What to work on>
Please edit the items below so that each "brown wooden rail" reads "brown wooden railing" and every other word stays as it is.

[Start Provided entries]

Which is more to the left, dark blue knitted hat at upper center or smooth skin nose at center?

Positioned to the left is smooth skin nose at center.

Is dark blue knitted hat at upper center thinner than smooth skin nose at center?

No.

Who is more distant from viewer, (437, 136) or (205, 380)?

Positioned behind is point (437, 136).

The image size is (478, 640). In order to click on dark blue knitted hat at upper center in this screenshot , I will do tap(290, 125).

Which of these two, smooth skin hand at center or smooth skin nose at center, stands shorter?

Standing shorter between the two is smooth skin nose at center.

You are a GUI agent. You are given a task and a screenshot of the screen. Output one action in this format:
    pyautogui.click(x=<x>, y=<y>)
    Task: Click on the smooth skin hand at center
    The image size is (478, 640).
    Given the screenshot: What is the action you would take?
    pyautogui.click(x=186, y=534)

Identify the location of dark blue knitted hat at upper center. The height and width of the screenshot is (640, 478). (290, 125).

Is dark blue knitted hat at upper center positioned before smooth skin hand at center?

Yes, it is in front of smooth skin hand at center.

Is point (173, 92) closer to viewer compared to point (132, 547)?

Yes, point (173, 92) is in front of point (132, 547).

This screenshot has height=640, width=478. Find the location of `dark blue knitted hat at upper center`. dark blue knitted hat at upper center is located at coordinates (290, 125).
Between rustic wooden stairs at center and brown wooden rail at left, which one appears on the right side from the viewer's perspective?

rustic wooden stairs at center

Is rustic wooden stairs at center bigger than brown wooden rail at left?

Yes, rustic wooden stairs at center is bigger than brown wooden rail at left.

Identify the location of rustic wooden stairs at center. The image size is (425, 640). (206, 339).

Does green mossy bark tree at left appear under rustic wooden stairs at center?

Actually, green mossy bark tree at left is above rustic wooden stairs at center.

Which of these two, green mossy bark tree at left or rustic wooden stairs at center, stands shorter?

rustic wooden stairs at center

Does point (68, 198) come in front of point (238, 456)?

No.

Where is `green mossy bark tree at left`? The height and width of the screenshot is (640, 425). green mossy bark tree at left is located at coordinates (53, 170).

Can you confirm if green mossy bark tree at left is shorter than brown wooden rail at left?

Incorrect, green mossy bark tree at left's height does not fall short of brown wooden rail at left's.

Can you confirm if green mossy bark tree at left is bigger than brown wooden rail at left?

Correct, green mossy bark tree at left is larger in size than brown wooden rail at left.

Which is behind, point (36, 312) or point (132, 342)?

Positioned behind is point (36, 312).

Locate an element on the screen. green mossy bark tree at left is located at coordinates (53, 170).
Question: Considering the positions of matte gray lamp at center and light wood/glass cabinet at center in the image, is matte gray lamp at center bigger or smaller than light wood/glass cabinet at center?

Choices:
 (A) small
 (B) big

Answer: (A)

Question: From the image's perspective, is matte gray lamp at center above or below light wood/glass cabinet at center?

[End Provided entries]

Response to the task>
Which is more to the left, dark blue knitted hat at upper center or smooth skin nose at center?

Positioned to the left is smooth skin nose at center.

Is dark blue knitted hat at upper center thinner than smooth skin nose at center?

No.

Who is more distant from viewer, (437, 136) or (205, 380)?

Positioned behind is point (437, 136).

The image size is (478, 640). In order to click on dark blue knitted hat at upper center in this screenshot , I will do tap(290, 125).

Which of these two, smooth skin hand at center or smooth skin nose at center, stands shorter?

Standing shorter between the two is smooth skin nose at center.

You are a GUI agent. You are given a task and a screenshot of the screen. Output one action in this format:
    pyautogui.click(x=<x>, y=<y>)
    Task: Click on the smooth skin hand at center
    The image size is (478, 640).
    Given the screenshot: What is the action you would take?
    pyautogui.click(x=186, y=534)

Identify the location of dark blue knitted hat at upper center. The height and width of the screenshot is (640, 478). (290, 125).

Is dark blue knitted hat at upper center positioned before smooth skin hand at center?

Yes, it is in front of smooth skin hand at center.

Is point (173, 92) closer to viewer compared to point (132, 547)?

Yes, point (173, 92) is in front of point (132, 547).

This screenshot has height=640, width=478. Find the location of `dark blue knitted hat at upper center`. dark blue knitted hat at upper center is located at coordinates (290, 125).
Between rustic wooden stairs at center and brown wooden railing at left, which one appears on the right side from the viewer's perspective?

rustic wooden stairs at center

Is rustic wooden stairs at center bigger than brown wooden railing at left?

Yes, rustic wooden stairs at center is bigger than brown wooden railing at left.

Identify the location of rustic wooden stairs at center. The image size is (425, 640). (206, 339).

Does green mossy bark tree at left appear under rustic wooden stairs at center?

Actually, green mossy bark tree at left is above rustic wooden stairs at center.

Which of these two, green mossy bark tree at left or rustic wooden stairs at center, stands shorter?

rustic wooden stairs at center

Does point (68, 198) come in front of point (238, 456)?

No.

Where is `green mossy bark tree at left`? The height and width of the screenshot is (640, 425). green mossy bark tree at left is located at coordinates (53, 170).

Can you confirm if green mossy bark tree at left is shorter than brown wooden railing at left?

Incorrect, green mossy bark tree at left's height does not fall short of brown wooden railing at left's.

Can you confirm if green mossy bark tree at left is bigger than brown wooden railing at left?

Correct, green mossy bark tree at left is larger in size than brown wooden railing at left.

Which is behind, point (36, 312) or point (132, 342)?

Positioned behind is point (36, 312).

Locate an element on the screen. green mossy bark tree at left is located at coordinates (53, 170).
Question: Considering the positions of matte gray lamp at center and light wood/glass cabinet at center in the image, is matte gray lamp at center bigger or smaller than light wood/glass cabinet at center?

Choices:
 (A) small
 (B) big

Answer: (A)

Question: From the image's perspective, is matte gray lamp at center above or below light wood/glass cabinet at center?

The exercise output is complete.